The result should be an exact copy of only the lines from the one holding "camera: 80 degrees left, 5 degrees down" through the last line of the data below, please, without pictures.

Segment Open

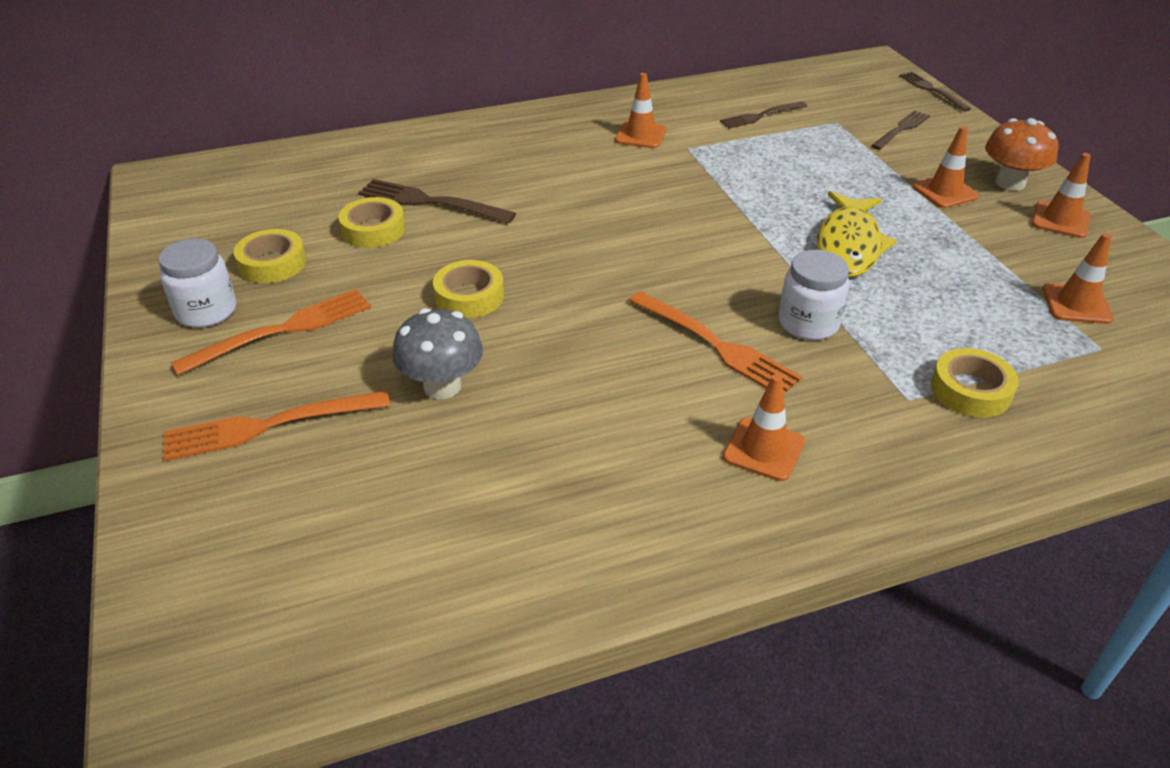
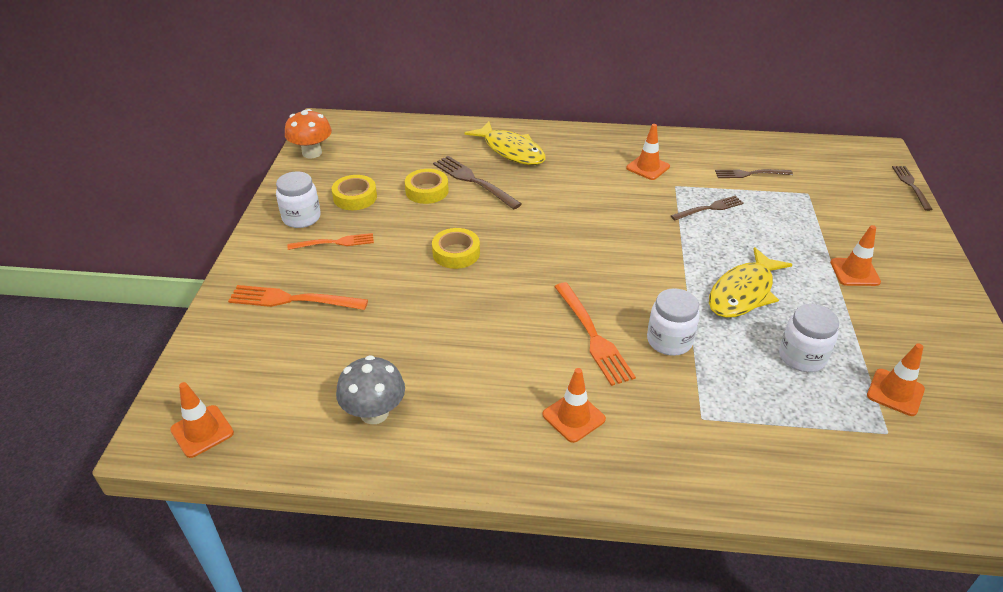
camera: 25 degrees right, 0 degrees up
(282, 330) = (335, 242): orange fork -> orange fork, size x0.66
(442, 386) = (402, 307): grey mushroom -> grey mushroom (374, 413)
(455, 154) = (511, 150): none -> yellow fish
(901, 129) = (858, 212): brown fork -> brown fork (709, 208)
(960, 296) = (802, 357): none -> white jar
(970, 390) = (754, 428): yellow tape -> none
(1010, 183) = (918, 280): orange mushroom -> orange mushroom (312, 153)
(1060, 220) = (938, 322): orange traffic cone -> orange traffic cone (202, 431)

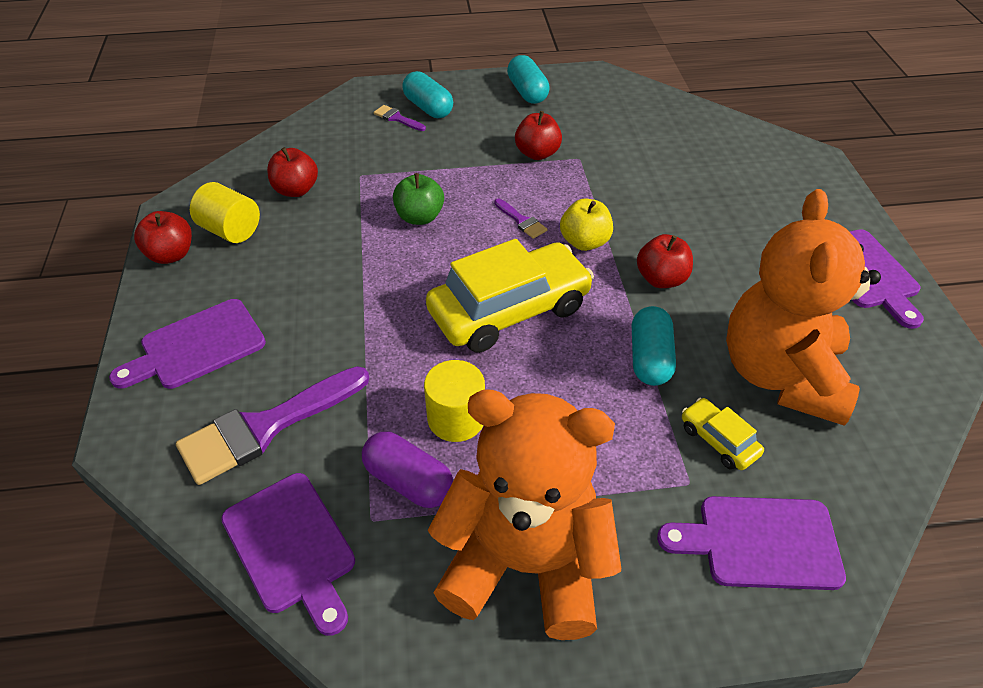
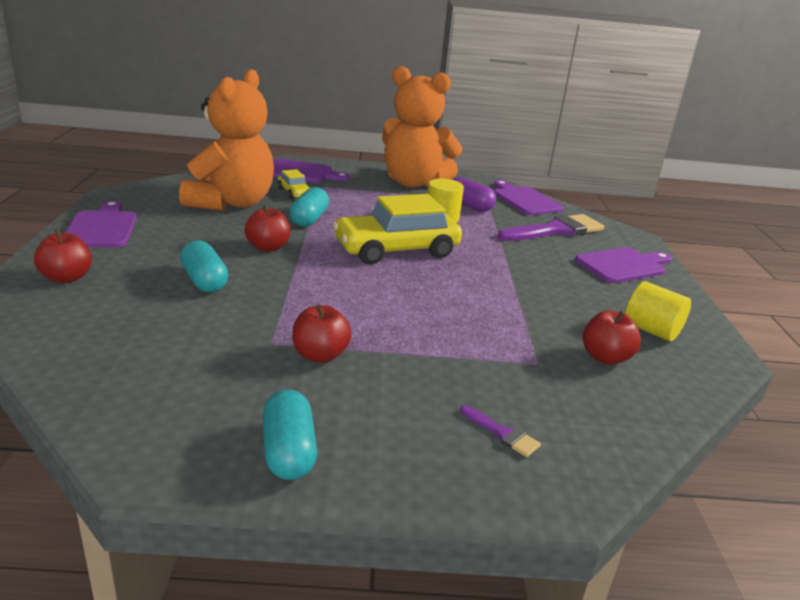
camera: 175 degrees left, 20 degrees down
(171, 255) = (693, 320): red apple -> red apple (67, 278)
(419, 217) = (466, 314): green apple -> none
(428, 108) = (456, 445): turquoise capsule -> turquoise capsule (204, 281)
(521, 221) = (366, 297): purple brush -> none
(584, 242) = (315, 275): yellow apple -> none

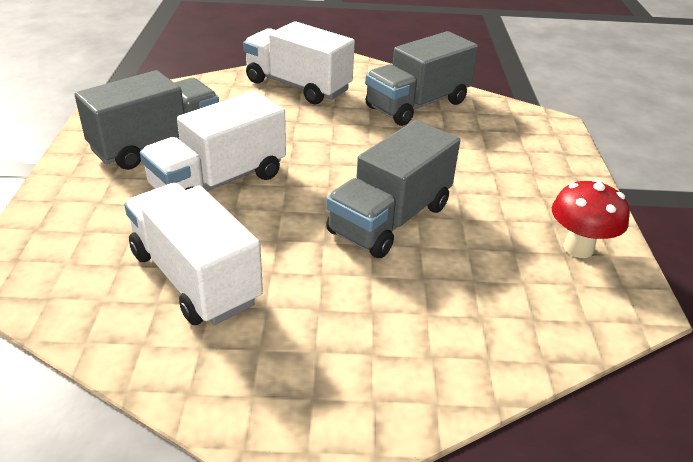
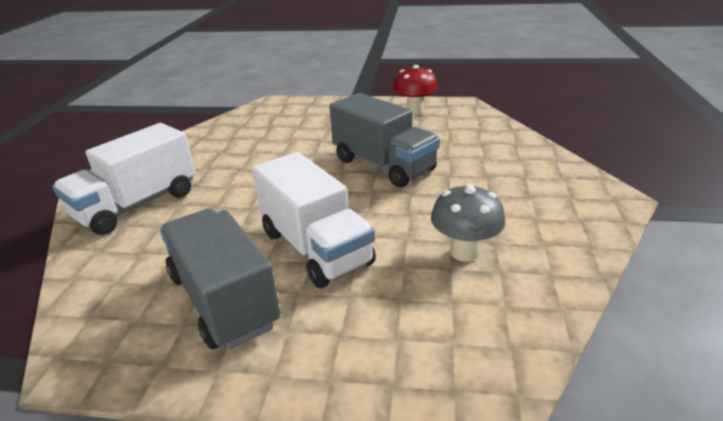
camera: 80 degrees left, 5 degrees down
(195, 278) = (464, 252): white truck -> grey mushroom
(417, 105) = (216, 146): grey truck -> none

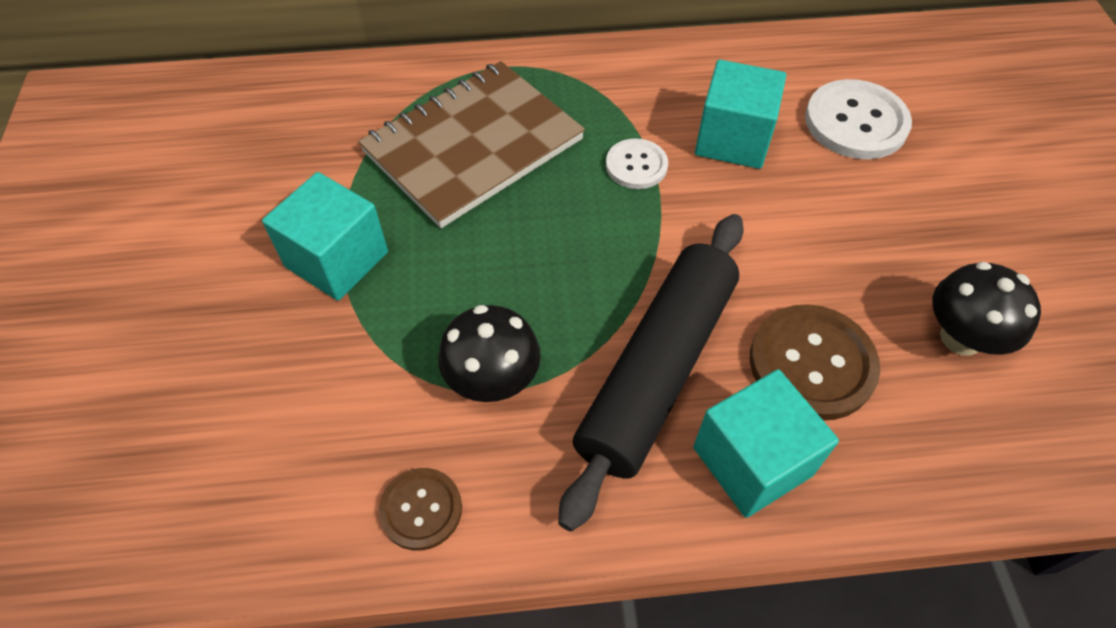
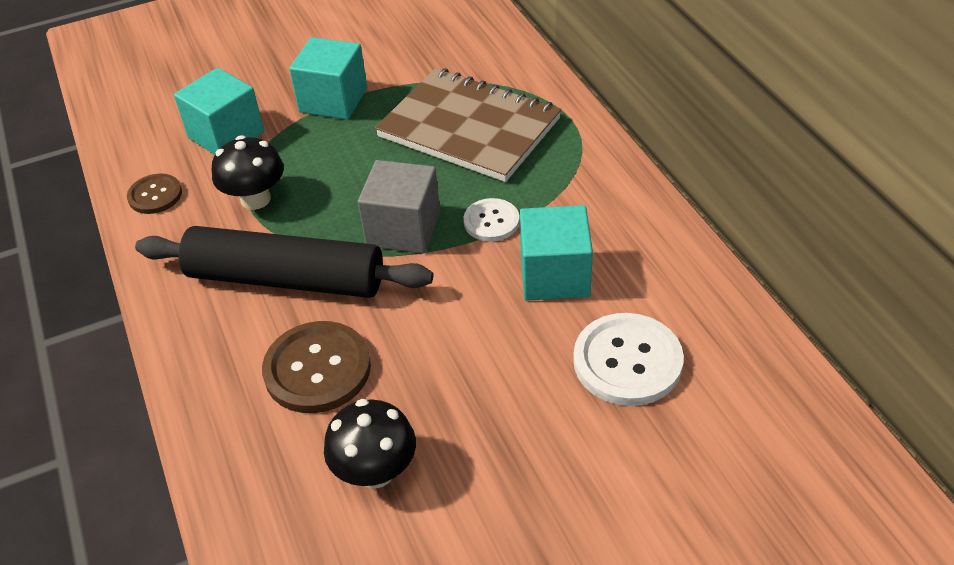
camera: 75 degrees right, 10 degrees down
(616, 240) = (403, 229): none -> grey cube
(752, 461) = (220, 347): turquoise cube -> turquoise cube (226, 135)

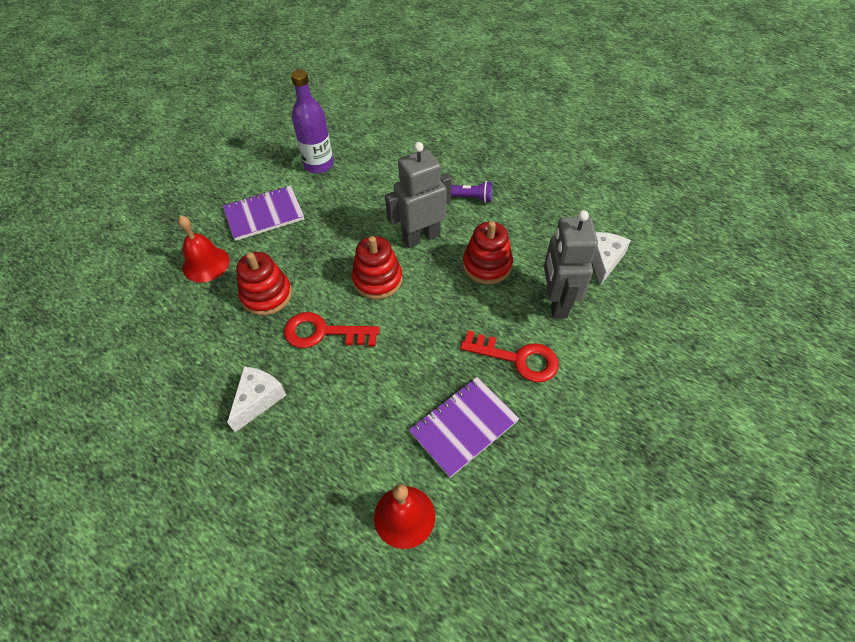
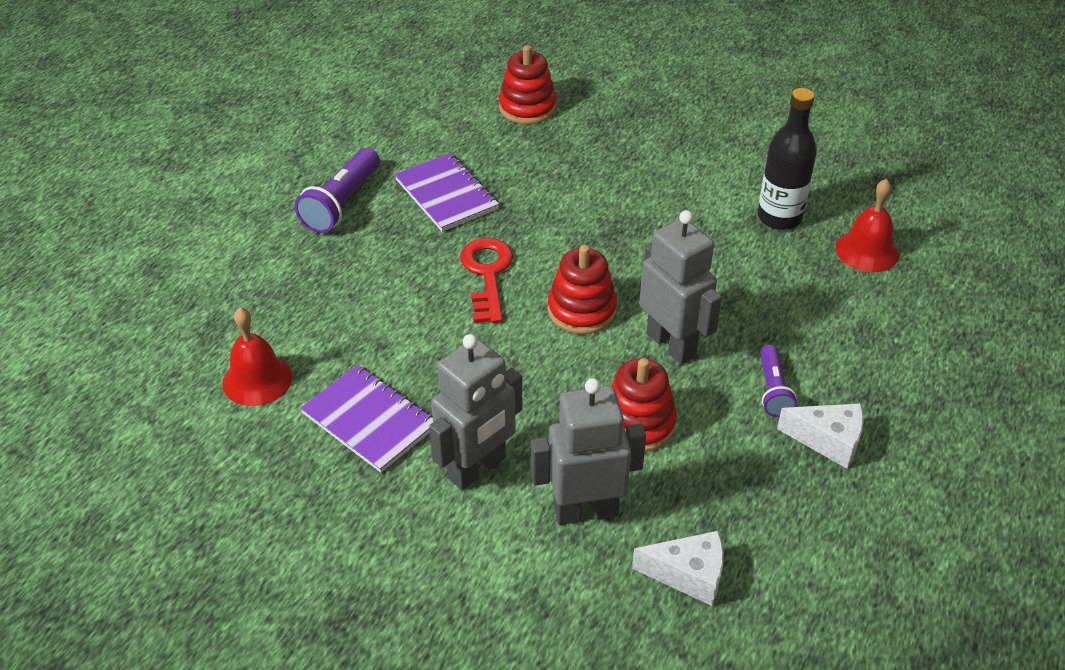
camera: 80 degrees right, 10 degrees down
(192, 437) = (342, 203): none -> purple flashlight
(206, 264) = (569, 157): red bell -> red bell (867, 251)
(258, 400) = (389, 240): white cheese -> white cheese (828, 441)
(264, 214) = (664, 186): purple notebook -> purple notebook (446, 194)
(266, 295) = (533, 216): red stacking toy -> red stacking toy (527, 107)
(318, 165) = (779, 217): purple bottle -> black bottle
(517, 358) = (477, 469): red key -> grey robot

Segment Closed

## EXERCISE RESULT
camera: 80 degrees left, 5 degrees down
(195, 278) = (464, 252): white truck -> grey mushroom
(417, 105) = (216, 146): grey truck -> none

camera: 75 degrees right, 10 degrees down
(616, 240) = (403, 229): none -> grey cube
(752, 461) = (220, 347): turquoise cube -> turquoise cube (226, 135)

camera: 80 degrees right, 10 degrees down
(192, 437) = (342, 203): none -> purple flashlight
(206, 264) = (569, 157): red bell -> red bell (867, 251)
(258, 400) = (389, 240): white cheese -> white cheese (828, 441)
(264, 214) = (664, 186): purple notebook -> purple notebook (446, 194)
(266, 295) = (533, 216): red stacking toy -> red stacking toy (527, 107)
(318, 165) = (779, 217): purple bottle -> black bottle
(517, 358) = (477, 469): red key -> grey robot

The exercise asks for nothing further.